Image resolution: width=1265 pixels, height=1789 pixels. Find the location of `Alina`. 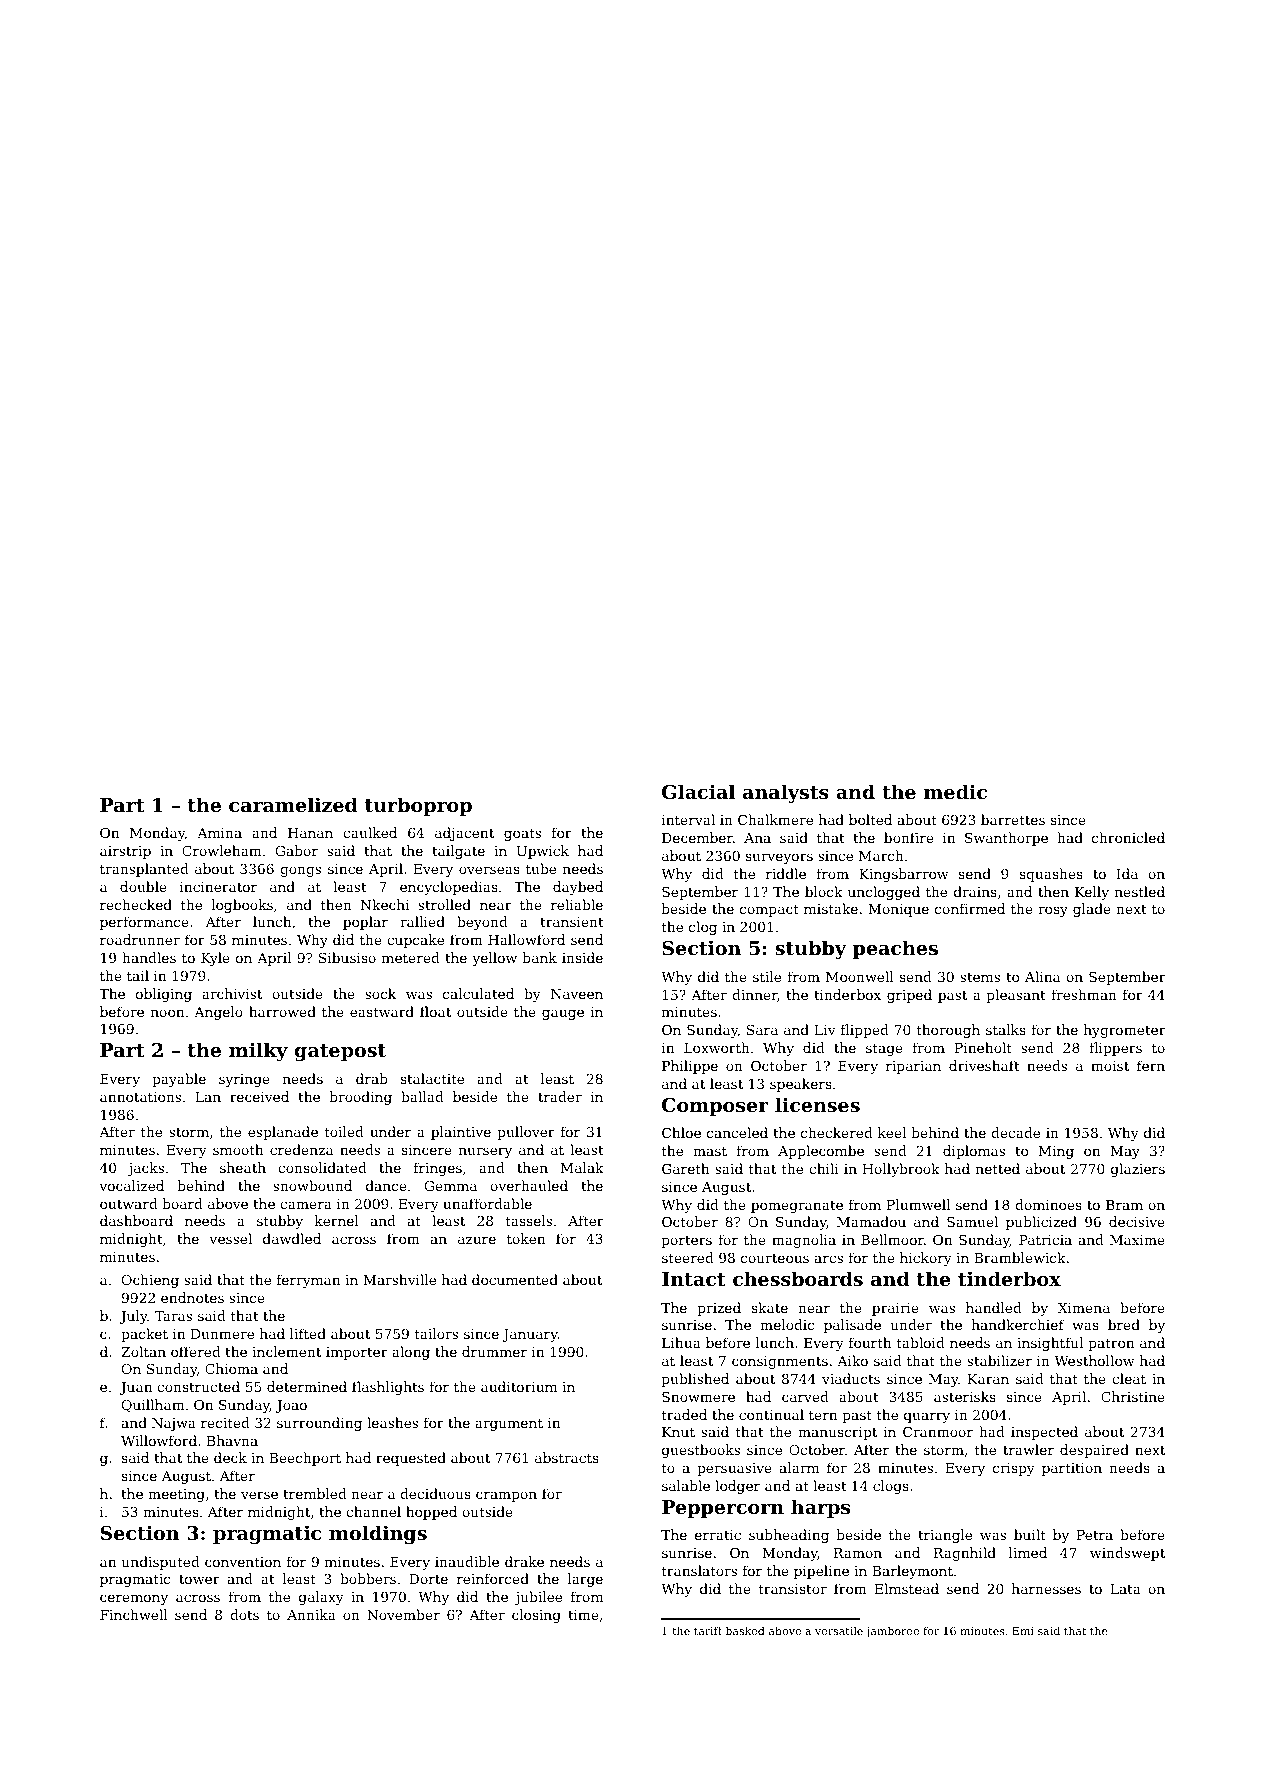

Alina is located at coordinates (1042, 976).
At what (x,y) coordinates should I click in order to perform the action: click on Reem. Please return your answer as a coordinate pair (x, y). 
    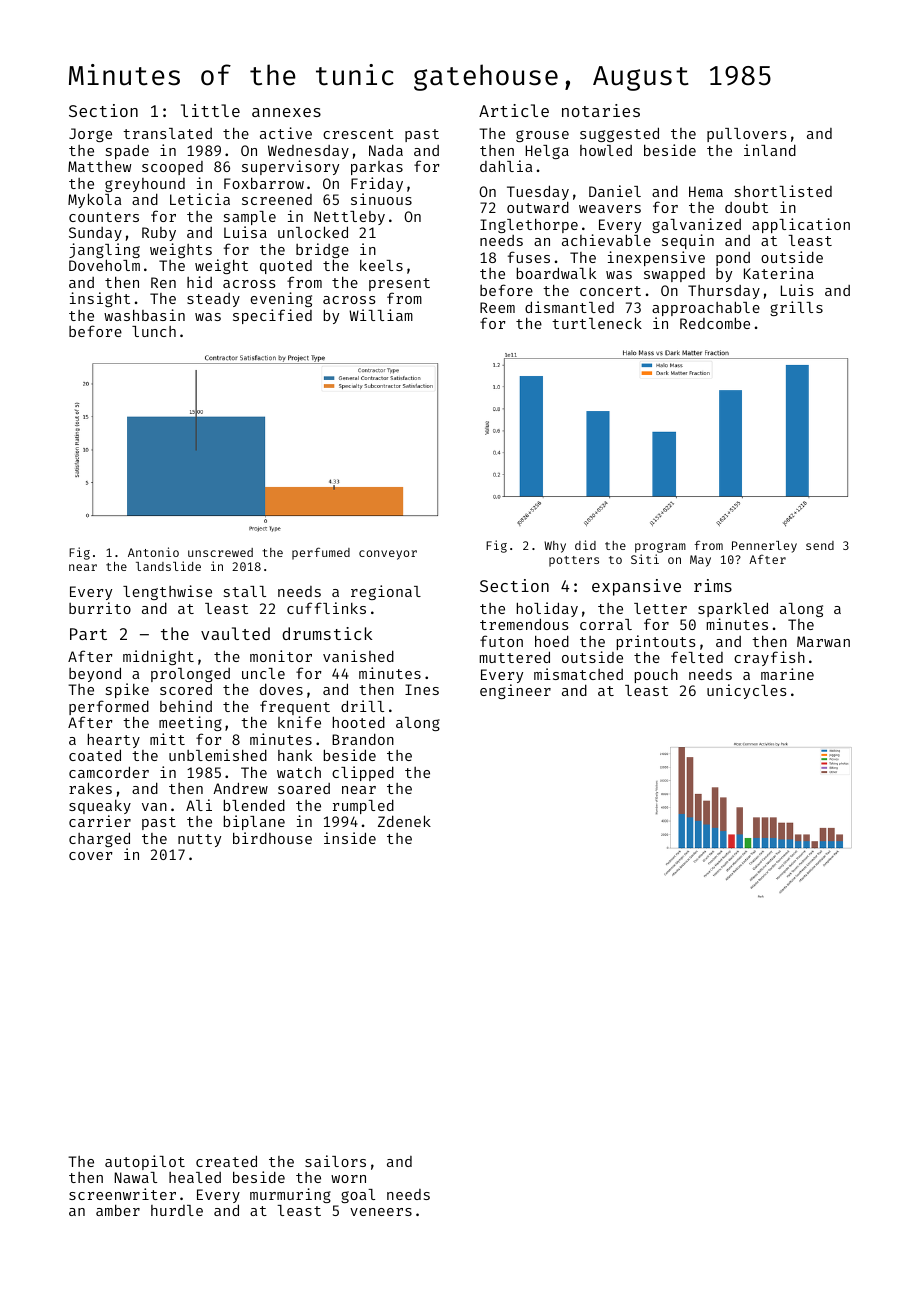
    Looking at the image, I should click on (497, 307).
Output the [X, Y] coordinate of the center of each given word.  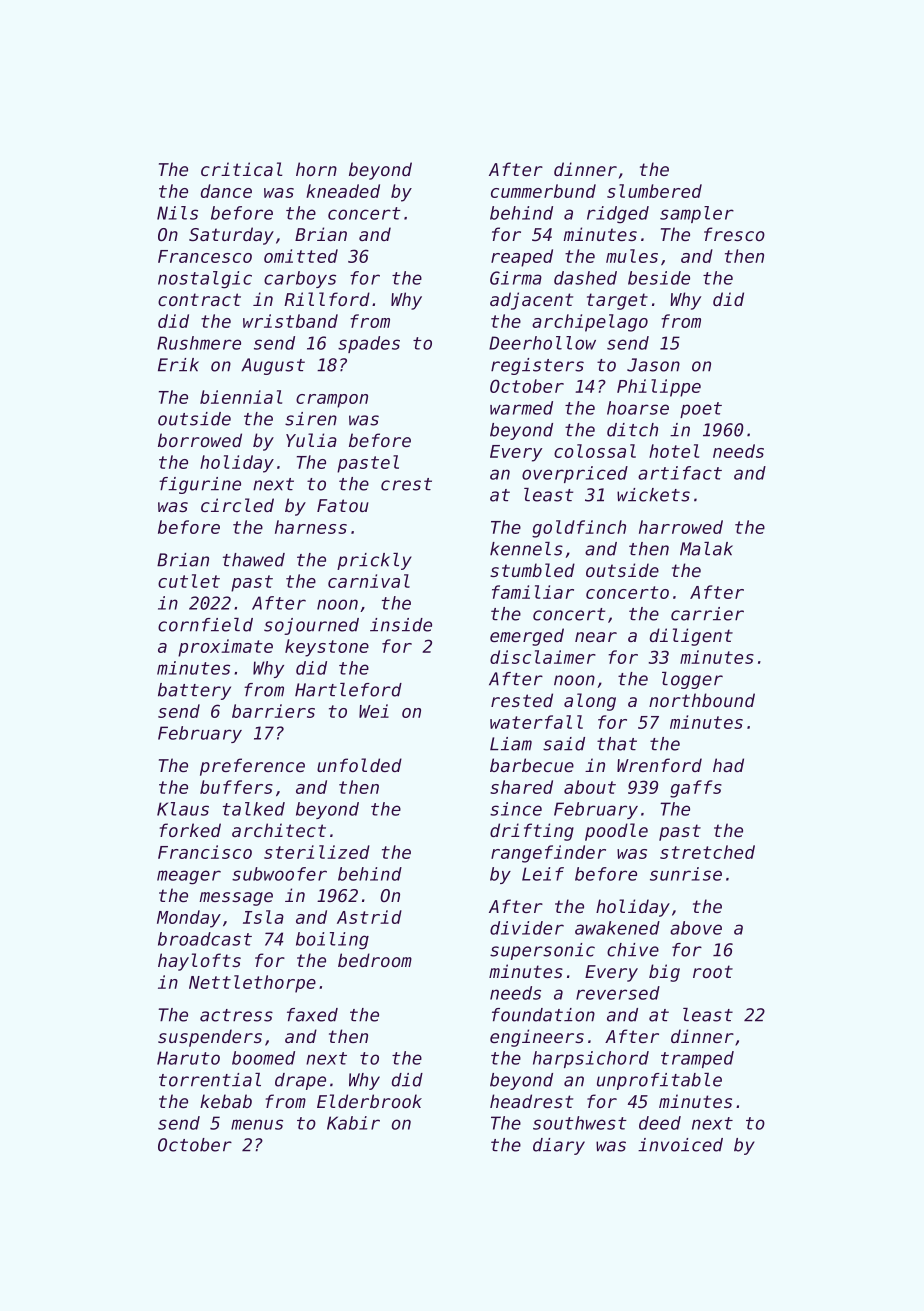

::::

WHAT IS REQUIRED: Retype the material above word for word, from the first line to the last, and leave out the pictures.

ANSWER BELOW:
Image resolution: width=1265 pixels, height=1789 pixels. Find the location of `Alina`. 

Alina is located at coordinates (1042, 976).
At what (x,y) coordinates should I click in order to perform the action: click on Reem. Please return your answer as a coordinate pair (x, y). 
    Looking at the image, I should click on (497, 307).
Output the [X, Y] coordinate of the center of each given word.  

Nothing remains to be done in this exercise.